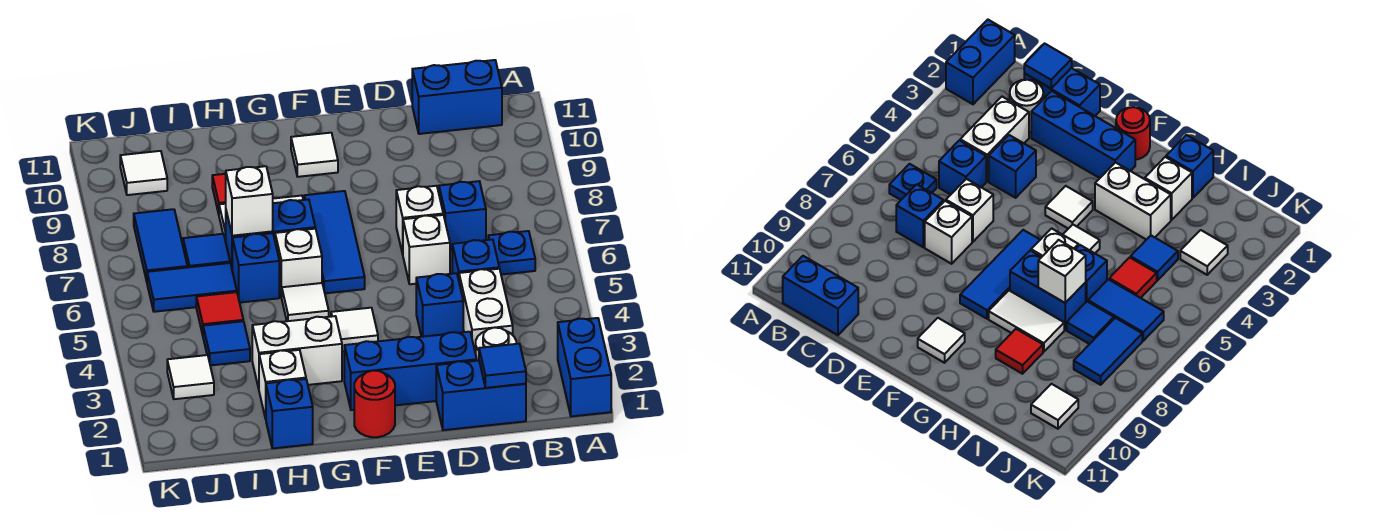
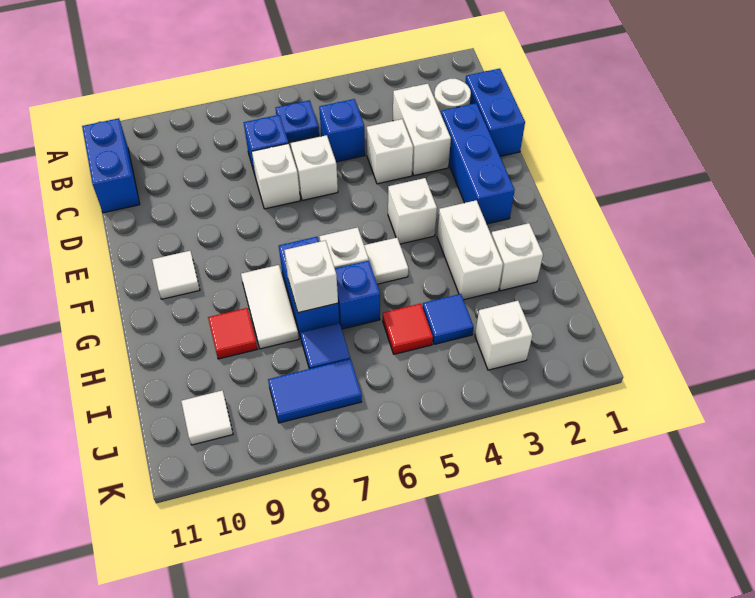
blue brick A1:A2 level 1 -> none
blue tile C1 level 2 -> none
white brick C3:C4 level 1 -> white brick C3:D3 level 1
blue brick D4 level 1 -> white brick D4 level 1
red round brick F1 level 1 -> none
white tile F4 level 1 -> white brick F4 level 1
blue tile F6:F8 level 1 -> none
blue brick H1 level 1 -> none
blue tile I6:J6 level 1 -> none
white tile J3 level 1 -> white brick J3 level 1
****************************************
Task to complete: Reproduce every line from the entries that holds the word "tile".

Result for this exercise:
blue tile C1 level 2 -> none
white tile F4 level 1 -> white brick F4 level 1
blue tile F6:F8 level 1 -> none
blue tile I6:J6 level 1 -> none
white tile J3 level 1 -> white brick J3 level 1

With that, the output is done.